- **PROBLEM**: Find each line of the entries with the string "turquoise", please, and copy it.

- **INPUT RECORDS**:
-*-*-
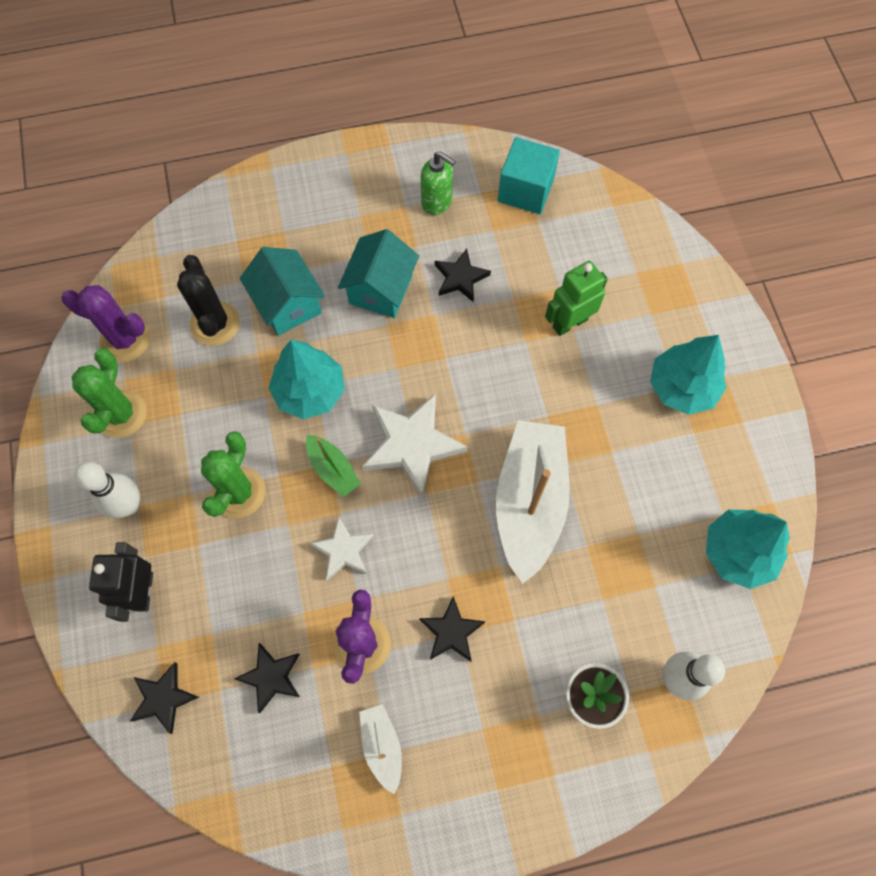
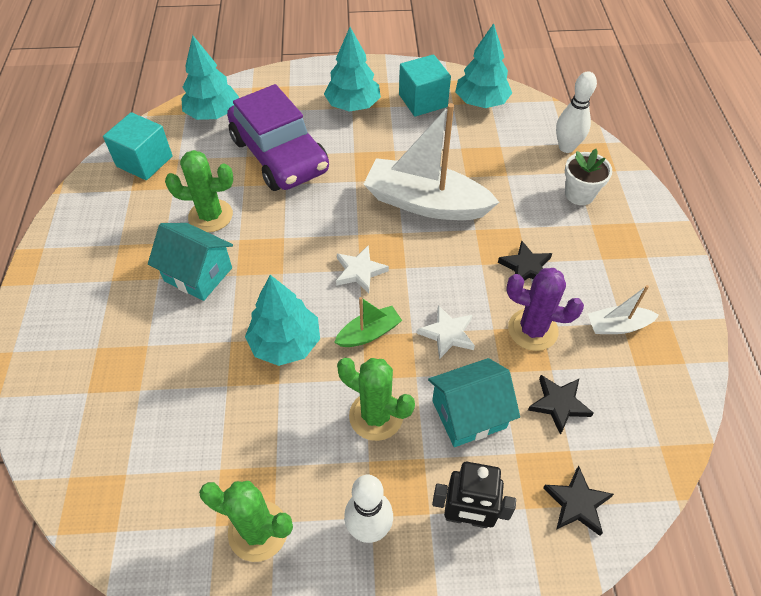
camera: 80 degrees left, 15 degrees down
purple cactus [61,285,150,362] -> none
black cactus [177,255,240,346] -> none
turquoise house [240,247,325,336] -> turquoise house moved to [428,358,520,447]
white star [362,393,468,498] -> white star [336,245,389,293], size x0.58
green soap dispenser [421,151,456,215] -> none
black star [435,248,491,302] -> green cactus [165,150,233,232]
green robot [545,261,608,336] -> purple car [227,84,329,191]
none -> turquoise tree [181,35,239,120]
none -> turquoise cube [399,54,451,116]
-*-*-
- **SOLVED EXERCISE**:
turquoise house [240,247,325,336] -> turquoise house moved to [428,358,520,447]
none -> turquoise tree [181,35,239,120]
none -> turquoise cube [399,54,451,116]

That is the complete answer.